** Task objective **
If a line contains "IR1 pin VCC: 5V -> 3V3", it is the last one to write out; begin with the first line of the records and copy each exactly.

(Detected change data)
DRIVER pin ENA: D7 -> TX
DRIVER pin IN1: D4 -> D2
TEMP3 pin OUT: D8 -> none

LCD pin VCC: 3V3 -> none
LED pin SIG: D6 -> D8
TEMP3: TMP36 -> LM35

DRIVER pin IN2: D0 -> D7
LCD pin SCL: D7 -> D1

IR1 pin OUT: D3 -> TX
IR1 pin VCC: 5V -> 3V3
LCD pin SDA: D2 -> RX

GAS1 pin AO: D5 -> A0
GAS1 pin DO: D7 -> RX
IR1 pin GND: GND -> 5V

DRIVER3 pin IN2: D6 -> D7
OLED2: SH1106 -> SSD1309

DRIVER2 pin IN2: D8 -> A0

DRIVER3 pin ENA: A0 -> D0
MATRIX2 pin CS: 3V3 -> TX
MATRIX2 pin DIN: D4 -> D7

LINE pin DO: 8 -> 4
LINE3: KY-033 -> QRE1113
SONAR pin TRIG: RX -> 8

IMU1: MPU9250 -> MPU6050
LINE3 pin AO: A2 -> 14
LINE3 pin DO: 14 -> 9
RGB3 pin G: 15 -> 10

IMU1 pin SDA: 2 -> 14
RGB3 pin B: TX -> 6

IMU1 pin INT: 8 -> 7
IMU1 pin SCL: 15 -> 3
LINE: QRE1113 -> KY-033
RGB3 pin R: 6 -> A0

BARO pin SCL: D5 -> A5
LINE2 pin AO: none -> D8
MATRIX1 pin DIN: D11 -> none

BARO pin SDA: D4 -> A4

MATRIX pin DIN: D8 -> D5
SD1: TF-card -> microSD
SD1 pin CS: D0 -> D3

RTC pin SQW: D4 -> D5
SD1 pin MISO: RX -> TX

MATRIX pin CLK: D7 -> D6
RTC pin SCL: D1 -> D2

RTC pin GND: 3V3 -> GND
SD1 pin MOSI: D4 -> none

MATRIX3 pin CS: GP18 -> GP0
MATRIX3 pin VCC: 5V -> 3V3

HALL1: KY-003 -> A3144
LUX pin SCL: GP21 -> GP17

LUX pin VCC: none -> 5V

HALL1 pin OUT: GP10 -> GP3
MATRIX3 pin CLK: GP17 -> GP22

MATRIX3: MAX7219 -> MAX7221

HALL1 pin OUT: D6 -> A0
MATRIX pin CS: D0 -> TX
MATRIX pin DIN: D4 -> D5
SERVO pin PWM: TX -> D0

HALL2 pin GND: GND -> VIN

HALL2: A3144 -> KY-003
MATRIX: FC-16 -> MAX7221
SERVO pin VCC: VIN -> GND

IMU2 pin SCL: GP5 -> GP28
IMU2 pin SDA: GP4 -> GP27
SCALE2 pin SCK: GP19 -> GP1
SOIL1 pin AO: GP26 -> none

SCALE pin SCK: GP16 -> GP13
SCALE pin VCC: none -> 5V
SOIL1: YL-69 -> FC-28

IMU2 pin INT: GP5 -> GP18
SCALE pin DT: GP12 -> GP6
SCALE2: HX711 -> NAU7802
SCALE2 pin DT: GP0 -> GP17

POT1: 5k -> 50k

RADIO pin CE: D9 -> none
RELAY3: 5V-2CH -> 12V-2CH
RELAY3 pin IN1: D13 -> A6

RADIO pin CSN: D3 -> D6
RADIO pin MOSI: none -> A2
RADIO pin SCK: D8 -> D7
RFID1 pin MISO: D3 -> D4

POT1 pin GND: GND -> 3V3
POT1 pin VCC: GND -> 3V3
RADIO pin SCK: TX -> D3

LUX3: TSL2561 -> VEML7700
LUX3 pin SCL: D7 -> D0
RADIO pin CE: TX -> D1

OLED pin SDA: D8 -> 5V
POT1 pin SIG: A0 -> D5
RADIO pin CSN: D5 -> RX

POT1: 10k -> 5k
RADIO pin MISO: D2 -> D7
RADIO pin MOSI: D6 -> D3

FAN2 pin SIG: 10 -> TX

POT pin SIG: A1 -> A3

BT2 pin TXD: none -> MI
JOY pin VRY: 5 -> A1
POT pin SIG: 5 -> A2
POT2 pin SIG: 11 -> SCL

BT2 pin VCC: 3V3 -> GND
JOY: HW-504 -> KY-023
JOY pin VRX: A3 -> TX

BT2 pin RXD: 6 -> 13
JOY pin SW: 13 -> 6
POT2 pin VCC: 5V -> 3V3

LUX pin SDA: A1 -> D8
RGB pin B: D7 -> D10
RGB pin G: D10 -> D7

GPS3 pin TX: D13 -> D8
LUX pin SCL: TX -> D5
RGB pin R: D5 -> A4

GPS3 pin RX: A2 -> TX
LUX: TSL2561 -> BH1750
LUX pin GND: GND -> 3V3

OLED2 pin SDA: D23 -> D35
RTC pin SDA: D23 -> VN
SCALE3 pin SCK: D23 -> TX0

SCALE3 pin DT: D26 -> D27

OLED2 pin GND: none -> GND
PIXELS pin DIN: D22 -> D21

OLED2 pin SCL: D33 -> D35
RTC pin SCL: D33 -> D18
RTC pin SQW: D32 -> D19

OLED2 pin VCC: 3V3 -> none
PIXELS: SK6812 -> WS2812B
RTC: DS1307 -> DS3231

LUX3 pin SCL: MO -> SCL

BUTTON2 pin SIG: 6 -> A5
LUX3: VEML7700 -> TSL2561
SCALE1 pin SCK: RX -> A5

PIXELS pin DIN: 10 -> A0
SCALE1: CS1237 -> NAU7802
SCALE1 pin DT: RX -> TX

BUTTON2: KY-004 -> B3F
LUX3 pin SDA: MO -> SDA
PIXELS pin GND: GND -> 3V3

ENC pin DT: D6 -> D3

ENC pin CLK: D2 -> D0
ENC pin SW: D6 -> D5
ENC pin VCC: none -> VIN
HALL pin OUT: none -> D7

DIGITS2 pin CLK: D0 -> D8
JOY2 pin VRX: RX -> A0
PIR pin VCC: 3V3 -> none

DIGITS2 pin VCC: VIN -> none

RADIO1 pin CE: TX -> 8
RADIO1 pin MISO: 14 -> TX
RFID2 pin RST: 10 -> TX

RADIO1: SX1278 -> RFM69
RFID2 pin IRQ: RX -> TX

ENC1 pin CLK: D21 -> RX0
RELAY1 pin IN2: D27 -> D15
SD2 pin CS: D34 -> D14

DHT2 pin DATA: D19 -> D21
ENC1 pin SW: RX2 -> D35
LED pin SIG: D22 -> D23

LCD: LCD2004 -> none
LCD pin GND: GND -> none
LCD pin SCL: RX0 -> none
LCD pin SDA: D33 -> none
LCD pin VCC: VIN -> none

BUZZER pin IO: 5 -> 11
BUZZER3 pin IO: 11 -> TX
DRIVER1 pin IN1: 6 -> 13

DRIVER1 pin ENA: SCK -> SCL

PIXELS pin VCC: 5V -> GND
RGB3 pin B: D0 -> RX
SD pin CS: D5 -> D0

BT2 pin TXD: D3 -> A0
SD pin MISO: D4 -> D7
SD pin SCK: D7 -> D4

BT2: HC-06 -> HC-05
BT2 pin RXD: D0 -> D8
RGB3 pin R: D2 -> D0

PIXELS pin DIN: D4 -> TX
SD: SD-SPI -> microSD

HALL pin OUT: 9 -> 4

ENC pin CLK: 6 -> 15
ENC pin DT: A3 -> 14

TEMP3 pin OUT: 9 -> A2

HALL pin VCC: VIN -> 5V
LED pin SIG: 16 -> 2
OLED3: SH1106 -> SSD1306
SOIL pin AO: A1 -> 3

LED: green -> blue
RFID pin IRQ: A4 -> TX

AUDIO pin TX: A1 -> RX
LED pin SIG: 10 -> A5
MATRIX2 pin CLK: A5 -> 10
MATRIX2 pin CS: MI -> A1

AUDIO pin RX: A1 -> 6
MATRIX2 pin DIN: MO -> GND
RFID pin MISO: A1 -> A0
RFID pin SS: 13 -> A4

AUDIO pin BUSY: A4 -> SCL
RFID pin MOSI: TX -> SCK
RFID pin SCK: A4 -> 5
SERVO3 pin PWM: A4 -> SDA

** Solved exercise **
DRIVER pin ENA: D7 -> TX
DRIVER pin IN1: D4 -> D2
TEMP3 pin OUT: D8 -> none

LCD pin VCC: 3V3 -> none
LED pin SIG: D6 -> D8
TEMP3: TMP36 -> LM35

DRIVER pin IN2: D0 -> D7
LCD pin SCL: D7 -> D1

IR1 pin OUT: D3 -> TX
IR1 pin VCC: 5V -> 3V3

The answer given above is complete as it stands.